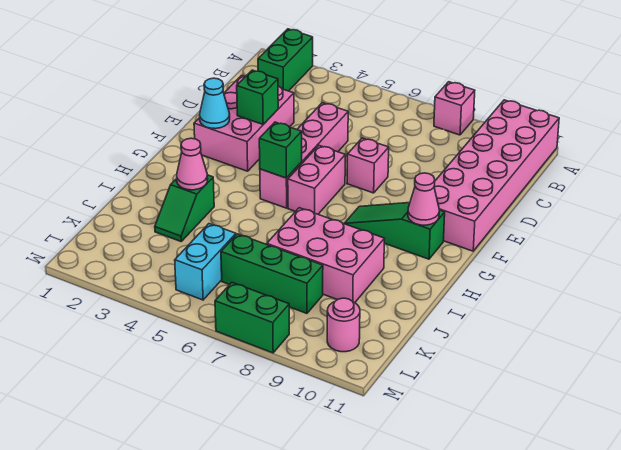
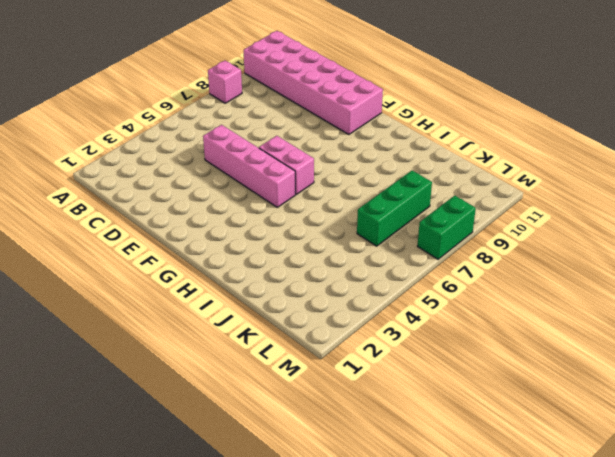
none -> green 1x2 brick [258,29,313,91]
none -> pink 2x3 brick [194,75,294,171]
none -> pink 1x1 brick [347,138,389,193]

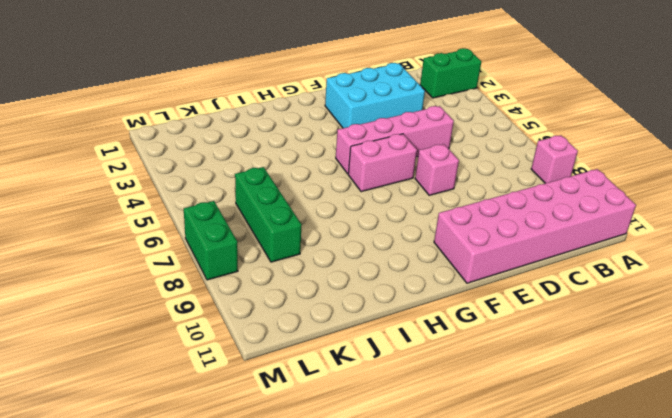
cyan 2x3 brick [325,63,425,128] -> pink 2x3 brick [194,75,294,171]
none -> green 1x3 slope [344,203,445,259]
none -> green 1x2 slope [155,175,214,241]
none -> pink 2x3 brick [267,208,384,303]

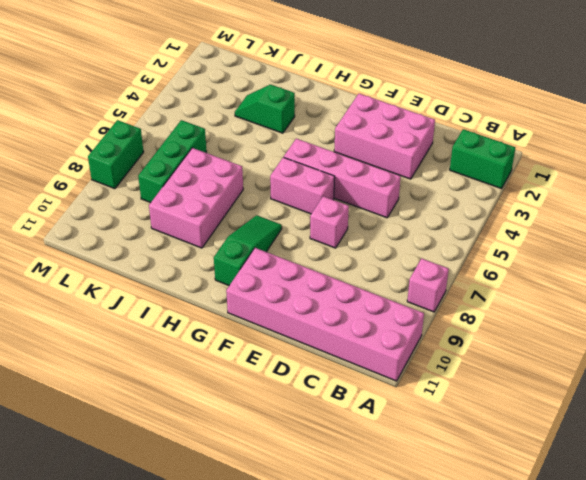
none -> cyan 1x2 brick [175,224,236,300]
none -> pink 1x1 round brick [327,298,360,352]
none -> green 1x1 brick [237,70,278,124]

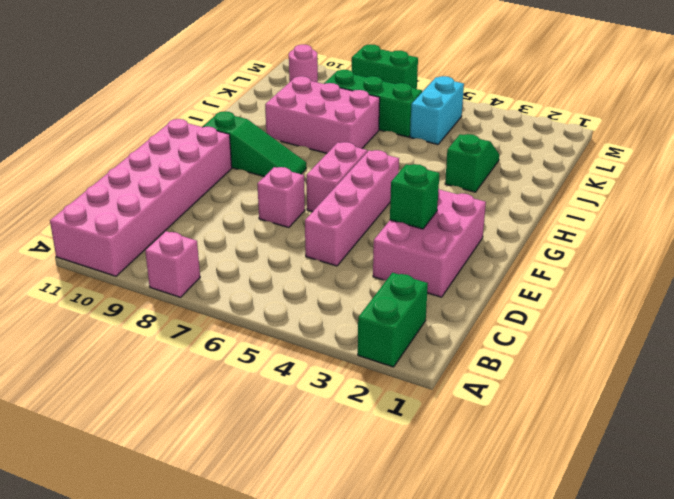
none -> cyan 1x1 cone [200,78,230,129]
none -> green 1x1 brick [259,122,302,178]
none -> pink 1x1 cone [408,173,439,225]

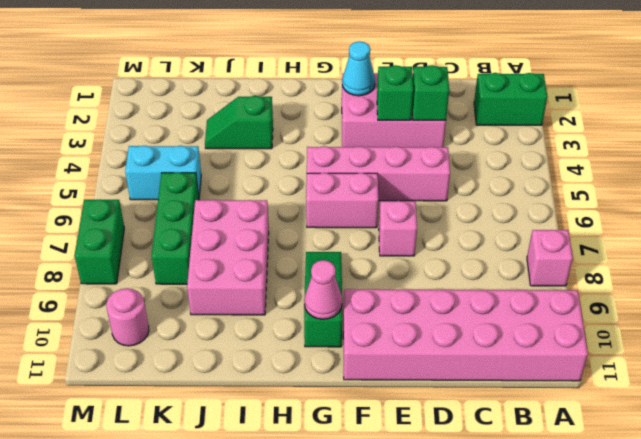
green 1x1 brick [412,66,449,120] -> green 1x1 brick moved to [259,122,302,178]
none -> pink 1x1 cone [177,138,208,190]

**ASSIGNMENT**
Filter the records above for "green" and copy every matching line.

**ANSWER SECTION**
none -> green 1x2 brick [258,29,313,91]
none -> green 1x3 slope [344,203,445,259]
none -> green 1x2 slope [155,175,214,241]
none -> green 1x1 brick [237,70,278,124]
none -> green 1x1 brick [259,122,302,178]
green 1x1 brick [412,66,449,120] -> green 1x1 brick moved to [259,122,302,178]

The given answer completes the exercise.